#### Requirement:
Once the line containing "D1: schottky (A" is found in the entries below, reproduce it and every line after it, stopping at and including the line containing "U3: OR (in N007, in"; reproduce nothing else, and keep each line exact.

#### Data:
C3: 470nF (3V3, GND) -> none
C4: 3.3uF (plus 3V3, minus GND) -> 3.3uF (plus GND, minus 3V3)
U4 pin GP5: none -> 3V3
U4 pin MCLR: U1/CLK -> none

* * *

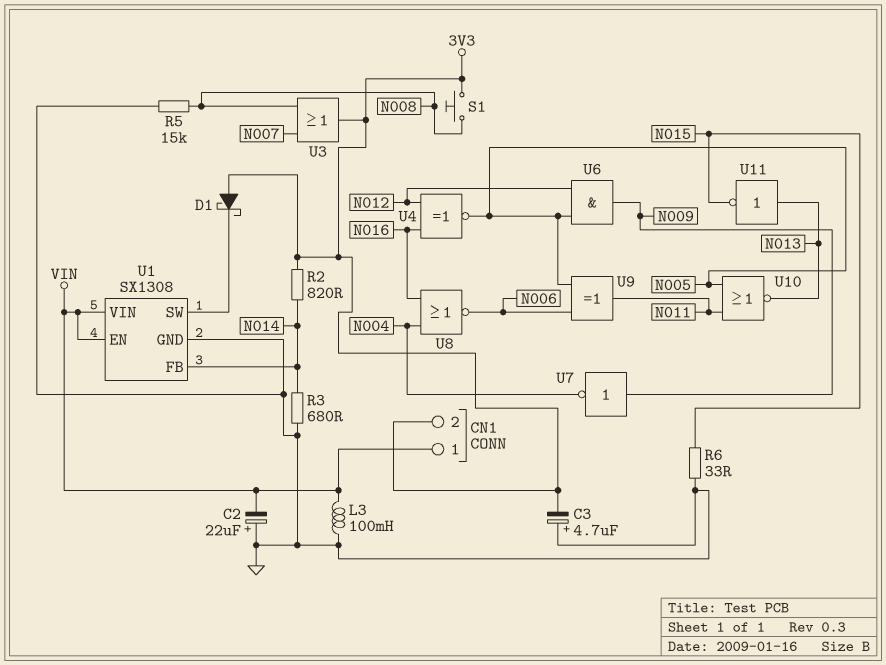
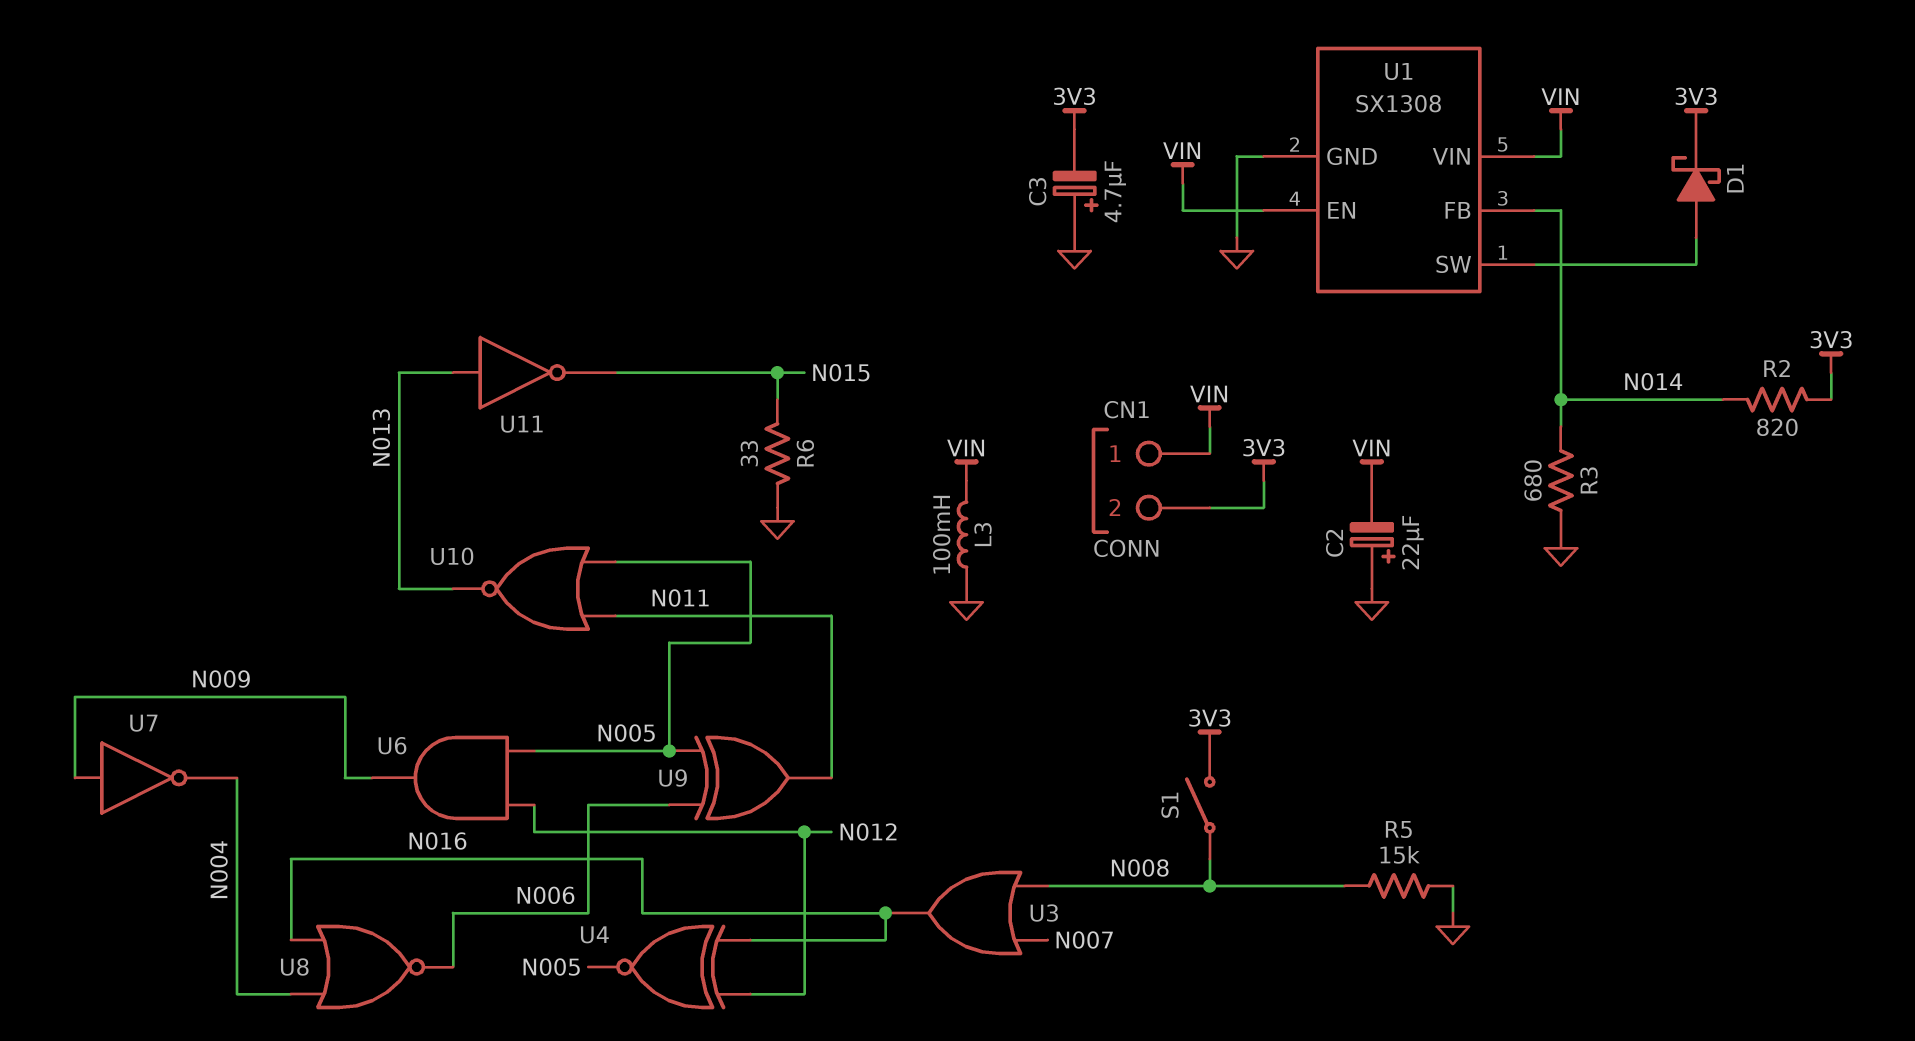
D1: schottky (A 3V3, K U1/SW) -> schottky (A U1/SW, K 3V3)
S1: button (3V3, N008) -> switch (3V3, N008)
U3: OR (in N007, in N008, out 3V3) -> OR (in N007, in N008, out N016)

* * *

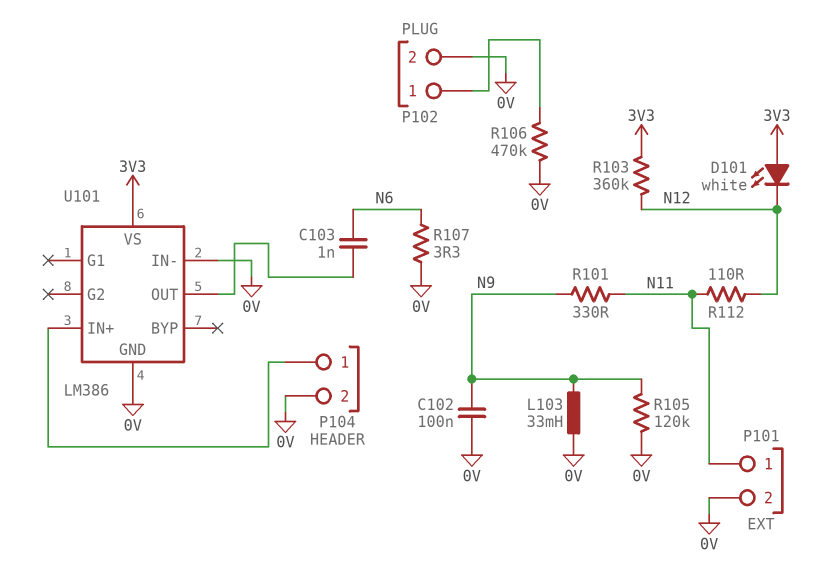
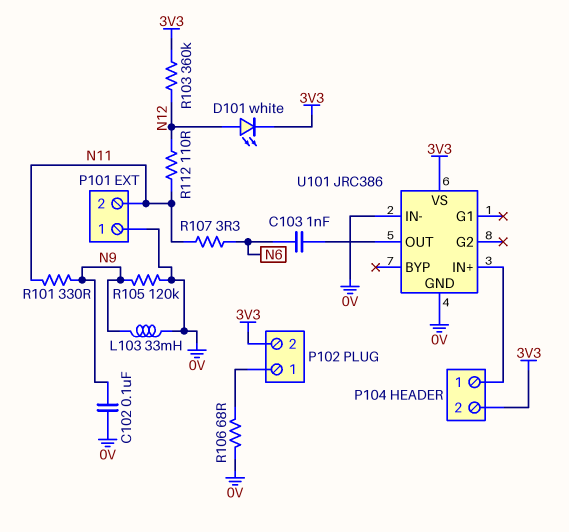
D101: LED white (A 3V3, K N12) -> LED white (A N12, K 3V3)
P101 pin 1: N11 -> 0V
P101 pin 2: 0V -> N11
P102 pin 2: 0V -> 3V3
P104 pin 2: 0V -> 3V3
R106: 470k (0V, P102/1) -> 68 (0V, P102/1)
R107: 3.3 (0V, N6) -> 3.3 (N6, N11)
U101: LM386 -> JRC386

#### Solution:
D1: schottky (A 3V3, K U1/SW) -> schottky (A U1/SW, K 3V3)
S1: button (3V3, N008) -> switch (3V3, N008)
U3: OR (in N007, in N008, out 3V3) -> OR (in N007, in N008, out N016)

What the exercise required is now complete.